*** GIVEN INFORMATION ***

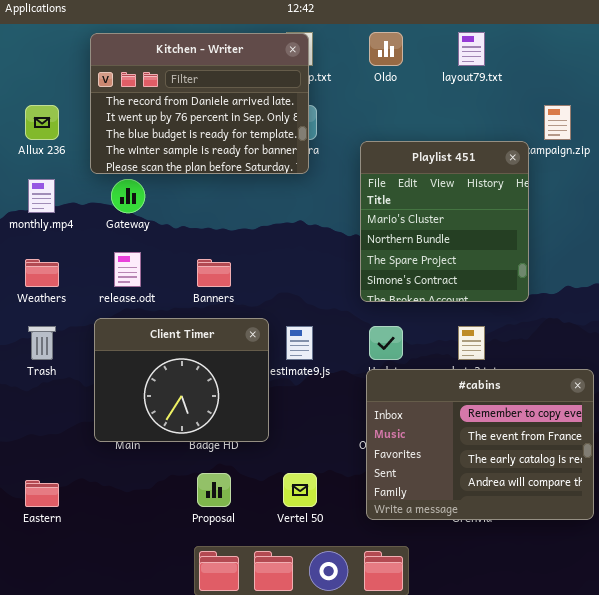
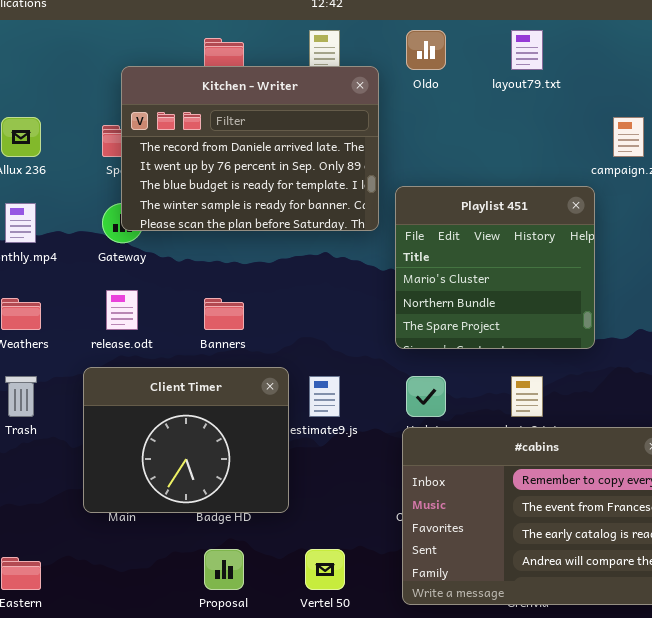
Kitchen - Writer: [90,33,309,174] -> [121,66,379,231], moved
Playlist 451: [360,141,529,302] -> [395,186,595,349], resized

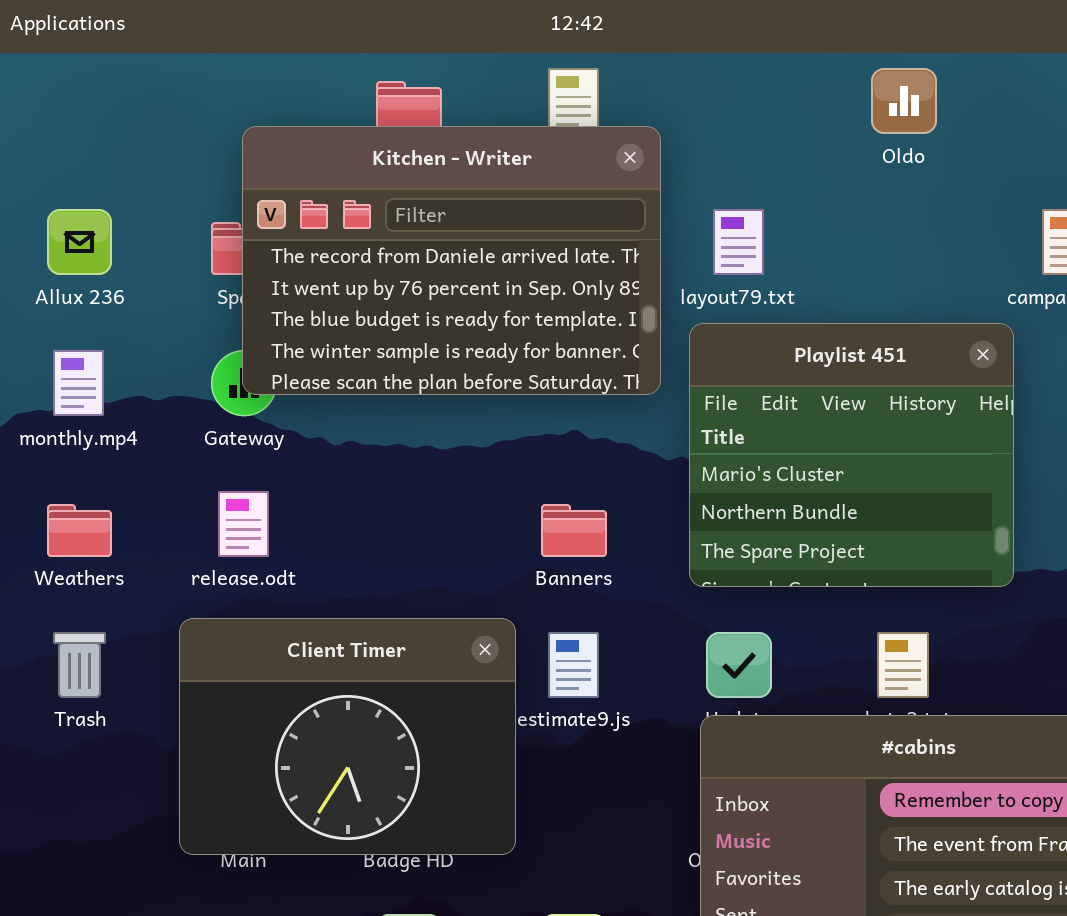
Oldo: [406,30,446,70] -> [871,68,937,134], moved
layout79.txt: [511,30,543,70] -> [713,209,764,275], moved
Banners: [204,298,244,330] -> [541,504,607,557], moved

*** End of GIVEN INFORMATION ***

Only the lines from the one with "Oldo: [406,30,446,70] ->" through the last line above should be restated, word for word.

EXERCISE SOLUTION:
Oldo: [406,30,446,70] -> [871,68,937,134], moved
layout79.txt: [511,30,543,70] -> [713,209,764,275], moved
Banners: [204,298,244,330] -> [541,504,607,557], moved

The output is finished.